■ YOUR INSTRUCTIONS: Go through the listing and pick out each line with the word "padlock" in it.

■ DATASET RECORDS:
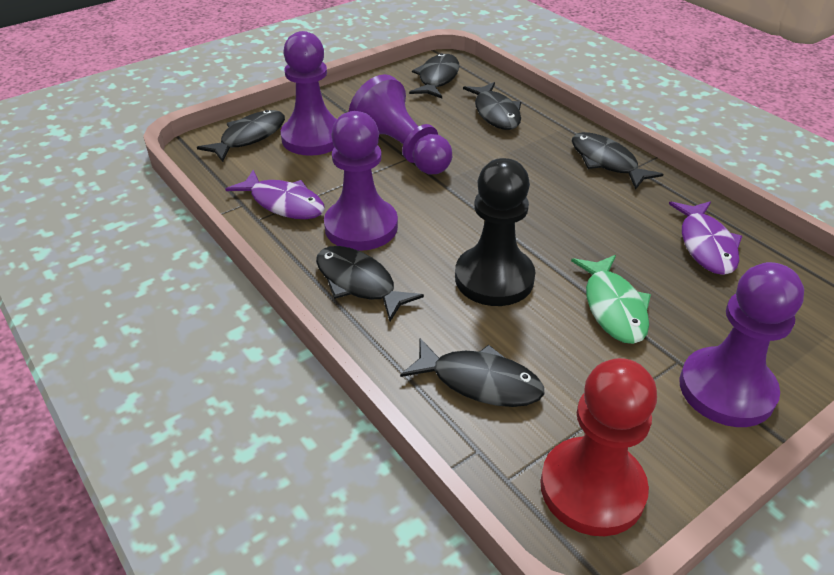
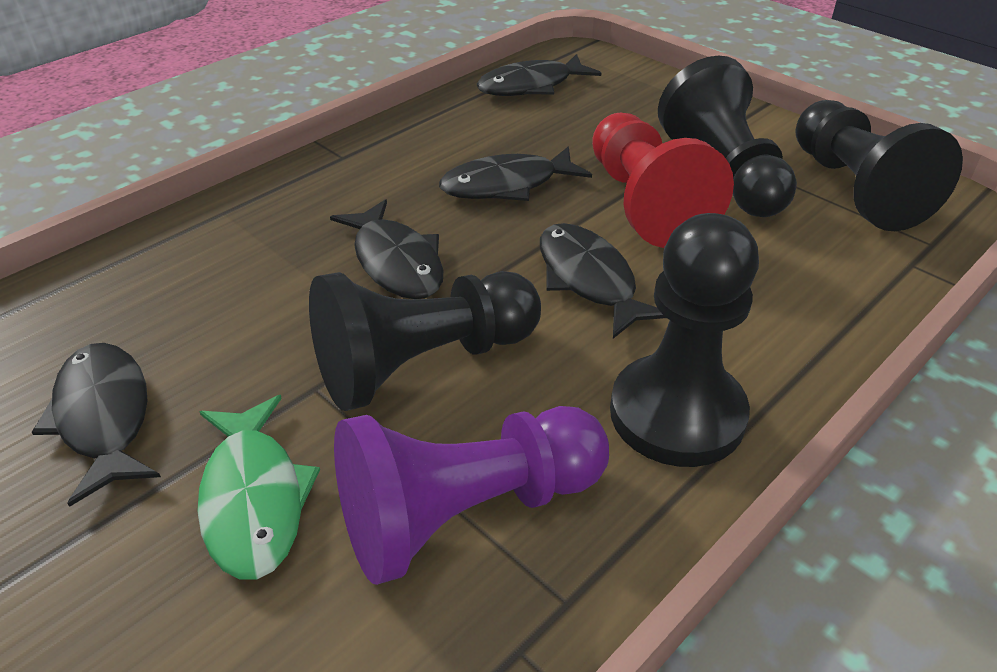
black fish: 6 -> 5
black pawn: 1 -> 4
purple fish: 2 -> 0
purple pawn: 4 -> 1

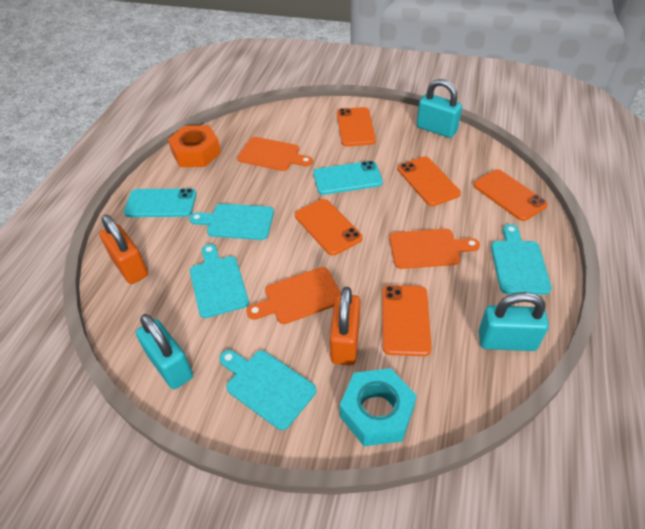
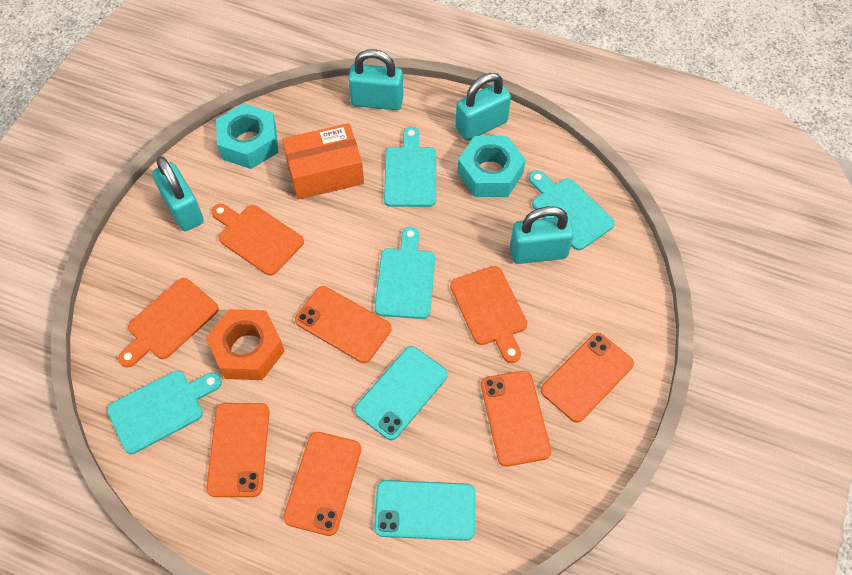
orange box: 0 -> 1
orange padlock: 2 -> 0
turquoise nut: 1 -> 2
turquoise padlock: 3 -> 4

■ ANSWER:
orange padlock: 2 -> 0
turquoise padlock: 3 -> 4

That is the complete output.